━━━ Data listing

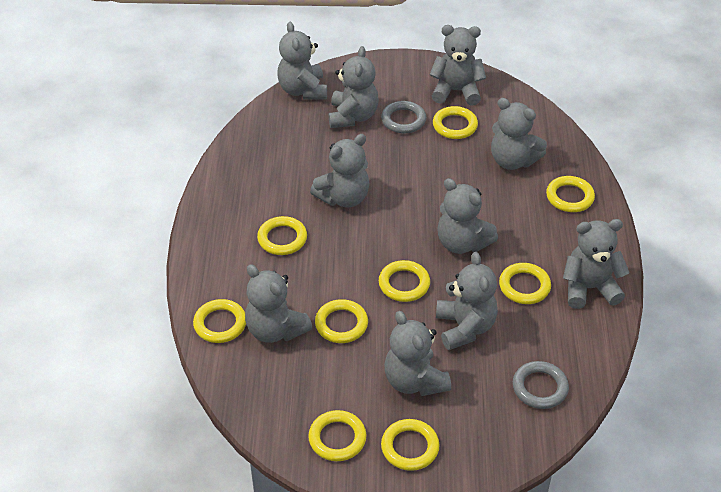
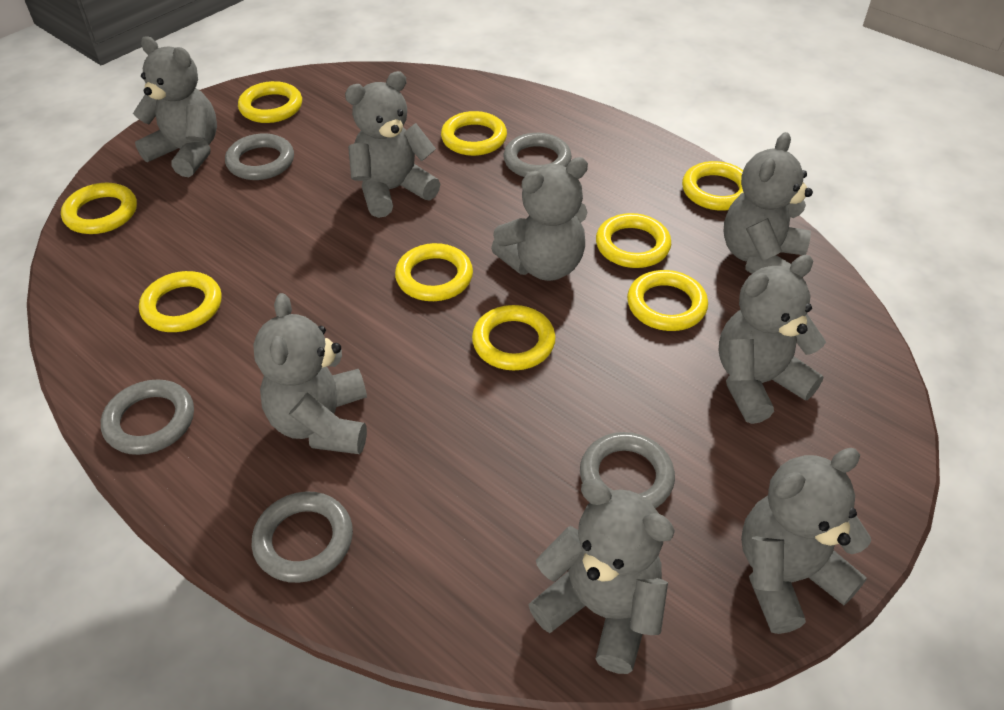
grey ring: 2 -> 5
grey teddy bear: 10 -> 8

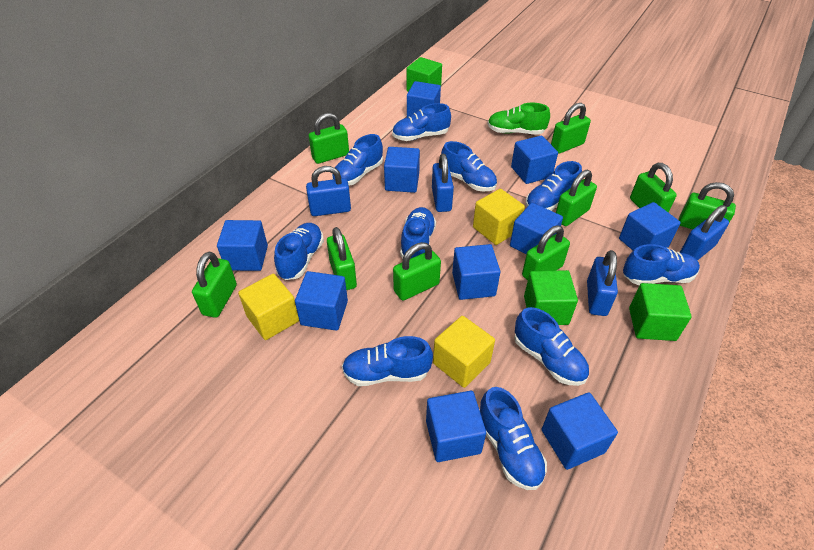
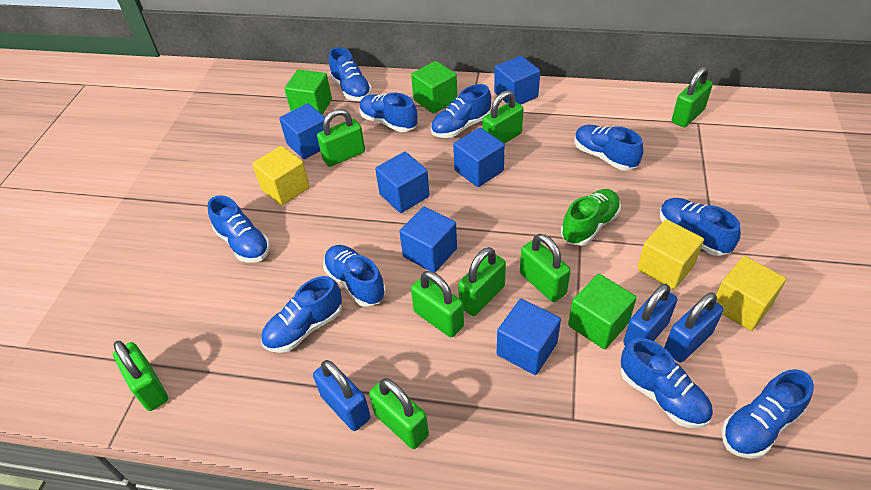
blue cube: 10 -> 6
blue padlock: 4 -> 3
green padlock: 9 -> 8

━━━━━━

Assigned task - The result should be the full set of entries above, restated exactly and without images.

Finished exercise -
grey ring: 2 -> 5
grey teddy bear: 10 -> 8

blue cube: 10 -> 6
blue padlock: 4 -> 3
green padlock: 9 -> 8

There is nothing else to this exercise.